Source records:

## BEGIN

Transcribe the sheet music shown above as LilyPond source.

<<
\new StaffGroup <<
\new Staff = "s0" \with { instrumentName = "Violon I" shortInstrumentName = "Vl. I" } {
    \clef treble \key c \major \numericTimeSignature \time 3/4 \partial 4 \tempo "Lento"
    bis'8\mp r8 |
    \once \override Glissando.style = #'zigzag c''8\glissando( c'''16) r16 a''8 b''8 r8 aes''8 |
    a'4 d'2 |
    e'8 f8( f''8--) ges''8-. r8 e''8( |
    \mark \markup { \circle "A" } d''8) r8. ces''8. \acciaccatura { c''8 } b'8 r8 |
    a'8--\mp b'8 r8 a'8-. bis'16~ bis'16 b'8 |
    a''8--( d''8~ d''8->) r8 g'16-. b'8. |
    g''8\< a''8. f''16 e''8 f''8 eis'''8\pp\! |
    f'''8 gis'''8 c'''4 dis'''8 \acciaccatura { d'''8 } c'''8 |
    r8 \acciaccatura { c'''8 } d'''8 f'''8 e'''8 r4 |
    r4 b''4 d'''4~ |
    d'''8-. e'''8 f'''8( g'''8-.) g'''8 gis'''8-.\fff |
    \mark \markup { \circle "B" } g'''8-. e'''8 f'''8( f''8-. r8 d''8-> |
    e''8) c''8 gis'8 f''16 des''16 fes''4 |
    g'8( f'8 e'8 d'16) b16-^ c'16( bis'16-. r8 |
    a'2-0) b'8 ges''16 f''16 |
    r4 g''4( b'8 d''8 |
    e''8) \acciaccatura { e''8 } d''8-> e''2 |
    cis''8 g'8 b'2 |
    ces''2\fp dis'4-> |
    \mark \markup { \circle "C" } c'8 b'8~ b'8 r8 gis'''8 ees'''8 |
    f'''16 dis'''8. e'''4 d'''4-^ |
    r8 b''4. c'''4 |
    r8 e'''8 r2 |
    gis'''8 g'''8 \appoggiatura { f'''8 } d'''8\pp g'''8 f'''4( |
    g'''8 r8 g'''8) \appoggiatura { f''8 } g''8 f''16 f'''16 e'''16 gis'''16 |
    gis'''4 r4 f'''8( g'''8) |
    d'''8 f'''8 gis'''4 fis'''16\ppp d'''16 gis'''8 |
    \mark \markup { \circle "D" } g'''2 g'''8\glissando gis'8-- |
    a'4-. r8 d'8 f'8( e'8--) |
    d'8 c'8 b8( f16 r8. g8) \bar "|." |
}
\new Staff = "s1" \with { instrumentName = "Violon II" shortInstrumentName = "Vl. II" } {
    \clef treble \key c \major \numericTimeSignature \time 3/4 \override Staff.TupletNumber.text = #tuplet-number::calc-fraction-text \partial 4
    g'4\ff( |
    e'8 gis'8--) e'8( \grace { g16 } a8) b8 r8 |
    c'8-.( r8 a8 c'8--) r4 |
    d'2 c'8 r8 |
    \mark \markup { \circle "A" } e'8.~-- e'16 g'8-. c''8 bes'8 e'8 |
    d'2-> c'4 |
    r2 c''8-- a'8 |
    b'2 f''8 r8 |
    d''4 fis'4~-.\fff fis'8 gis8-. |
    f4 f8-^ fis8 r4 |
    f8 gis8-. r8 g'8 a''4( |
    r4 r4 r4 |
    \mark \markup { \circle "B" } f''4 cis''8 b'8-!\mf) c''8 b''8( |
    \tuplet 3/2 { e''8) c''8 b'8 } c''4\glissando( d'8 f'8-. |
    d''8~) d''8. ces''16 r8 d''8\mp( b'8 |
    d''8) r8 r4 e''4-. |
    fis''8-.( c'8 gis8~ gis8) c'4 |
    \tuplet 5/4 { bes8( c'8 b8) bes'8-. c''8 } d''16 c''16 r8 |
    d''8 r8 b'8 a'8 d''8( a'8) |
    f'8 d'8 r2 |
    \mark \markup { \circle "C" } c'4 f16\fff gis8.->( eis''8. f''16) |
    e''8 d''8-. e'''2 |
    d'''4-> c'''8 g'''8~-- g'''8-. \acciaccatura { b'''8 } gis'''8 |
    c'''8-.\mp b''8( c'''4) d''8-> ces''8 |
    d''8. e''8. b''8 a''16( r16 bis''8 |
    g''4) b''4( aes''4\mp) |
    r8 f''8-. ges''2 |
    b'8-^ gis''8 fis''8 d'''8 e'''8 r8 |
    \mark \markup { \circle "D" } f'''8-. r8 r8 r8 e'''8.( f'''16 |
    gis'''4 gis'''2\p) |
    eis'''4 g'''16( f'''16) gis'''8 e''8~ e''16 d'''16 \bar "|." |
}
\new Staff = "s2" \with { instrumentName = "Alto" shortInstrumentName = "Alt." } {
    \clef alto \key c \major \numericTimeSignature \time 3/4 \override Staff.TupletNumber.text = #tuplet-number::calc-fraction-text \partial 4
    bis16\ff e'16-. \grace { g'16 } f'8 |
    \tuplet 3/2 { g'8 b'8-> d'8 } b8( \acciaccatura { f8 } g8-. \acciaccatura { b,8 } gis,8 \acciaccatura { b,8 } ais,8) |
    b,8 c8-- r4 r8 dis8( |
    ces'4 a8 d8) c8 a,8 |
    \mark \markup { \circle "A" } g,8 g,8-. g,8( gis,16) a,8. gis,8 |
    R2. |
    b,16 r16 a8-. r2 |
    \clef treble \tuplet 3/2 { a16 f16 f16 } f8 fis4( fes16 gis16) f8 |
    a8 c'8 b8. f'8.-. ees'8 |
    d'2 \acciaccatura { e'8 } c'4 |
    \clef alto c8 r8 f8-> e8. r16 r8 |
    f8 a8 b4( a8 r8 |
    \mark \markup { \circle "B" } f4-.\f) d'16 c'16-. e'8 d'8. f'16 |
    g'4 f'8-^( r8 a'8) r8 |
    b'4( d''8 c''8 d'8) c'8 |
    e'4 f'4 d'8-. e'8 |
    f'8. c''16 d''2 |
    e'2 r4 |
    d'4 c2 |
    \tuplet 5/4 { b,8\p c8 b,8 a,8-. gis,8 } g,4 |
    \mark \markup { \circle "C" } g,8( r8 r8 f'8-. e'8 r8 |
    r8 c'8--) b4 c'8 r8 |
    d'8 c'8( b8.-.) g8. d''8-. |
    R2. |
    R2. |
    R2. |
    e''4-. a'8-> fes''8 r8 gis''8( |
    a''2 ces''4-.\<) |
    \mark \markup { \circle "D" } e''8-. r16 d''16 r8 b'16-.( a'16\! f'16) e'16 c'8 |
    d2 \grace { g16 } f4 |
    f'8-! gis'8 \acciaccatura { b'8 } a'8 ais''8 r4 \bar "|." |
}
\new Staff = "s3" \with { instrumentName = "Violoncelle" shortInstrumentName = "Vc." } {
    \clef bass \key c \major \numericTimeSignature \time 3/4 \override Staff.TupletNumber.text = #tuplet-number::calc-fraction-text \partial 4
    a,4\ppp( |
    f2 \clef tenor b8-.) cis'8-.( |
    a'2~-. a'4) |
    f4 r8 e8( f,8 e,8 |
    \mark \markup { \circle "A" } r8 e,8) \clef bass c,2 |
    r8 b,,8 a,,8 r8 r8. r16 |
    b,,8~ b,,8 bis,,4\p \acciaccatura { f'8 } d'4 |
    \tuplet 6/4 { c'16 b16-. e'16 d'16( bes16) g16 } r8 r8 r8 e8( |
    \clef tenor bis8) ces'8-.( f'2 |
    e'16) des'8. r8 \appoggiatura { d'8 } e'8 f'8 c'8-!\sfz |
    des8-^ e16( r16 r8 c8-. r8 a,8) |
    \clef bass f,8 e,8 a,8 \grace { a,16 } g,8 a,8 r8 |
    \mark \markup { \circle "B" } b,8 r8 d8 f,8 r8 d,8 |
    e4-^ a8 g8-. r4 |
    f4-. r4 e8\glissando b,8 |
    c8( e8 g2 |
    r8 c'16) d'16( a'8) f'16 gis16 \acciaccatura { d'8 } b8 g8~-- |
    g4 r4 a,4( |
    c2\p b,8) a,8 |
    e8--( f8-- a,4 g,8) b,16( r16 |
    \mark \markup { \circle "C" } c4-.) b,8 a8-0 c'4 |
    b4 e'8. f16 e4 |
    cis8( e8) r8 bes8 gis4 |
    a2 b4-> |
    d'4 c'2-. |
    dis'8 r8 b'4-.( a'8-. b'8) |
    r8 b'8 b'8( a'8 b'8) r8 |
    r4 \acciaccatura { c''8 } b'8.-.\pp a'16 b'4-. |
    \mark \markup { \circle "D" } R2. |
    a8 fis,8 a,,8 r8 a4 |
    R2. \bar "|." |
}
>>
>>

## END

THE REQUEST: Pull out each line of the rows above that contains the string "number".

COMPLETE OUTPUT:
    \clef treble \key c \major \numericTimeSignature \time 3/4 \override Staff.TupletNumber.text = #tuplet-number::calc-fraction-text \partial 4
    \clef alto \key c \major \numericTimeSignature \time 3/4 \override Staff.TupletNumber.text = #tuplet-number::calc-fraction-text \partial 4
    \clef bass \key c \major \numericTimeSignature \time 3/4 \override Staff.TupletNumber.text = #tuplet-number::calc-fraction-text \partial 4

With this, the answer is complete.